PROBLEM TO SOLVE:
Reproduce every line below exactly as written; do not include the images.

SUPPLIED DATA:
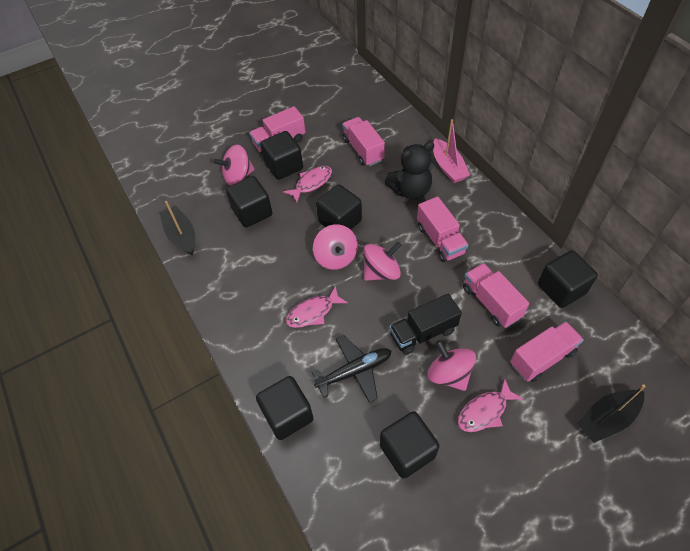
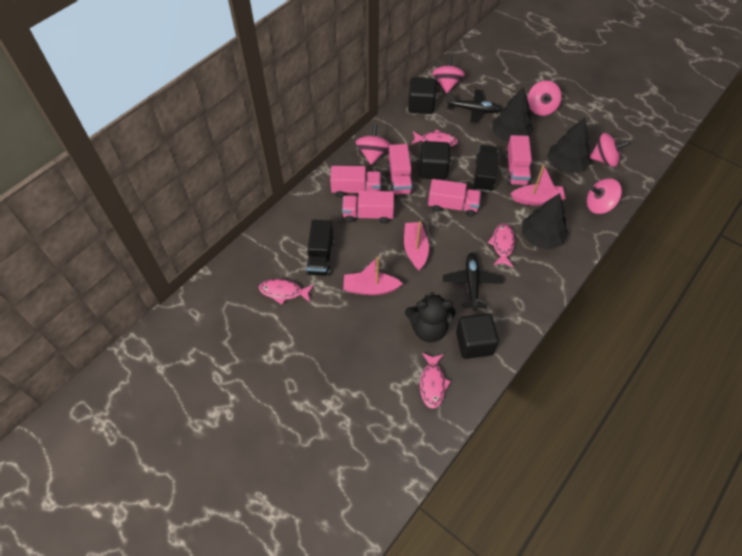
black boat: 2 -> 0
black cube: 6 -> 3
black plane: 1 -> 2
black tree: 0 -> 3
black truck: 1 -> 2
pink boat: 1 -> 3
pink fish: 3 -> 4
pink spinning top: 4 -> 5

ANSWER TO THIS TASK:
black boat: 2 -> 0
black cube: 6 -> 3
black plane: 1 -> 2
black tree: 0 -> 3
black truck: 1 -> 2
pink boat: 1 -> 3
pink fish: 3 -> 4
pink spinning top: 4 -> 5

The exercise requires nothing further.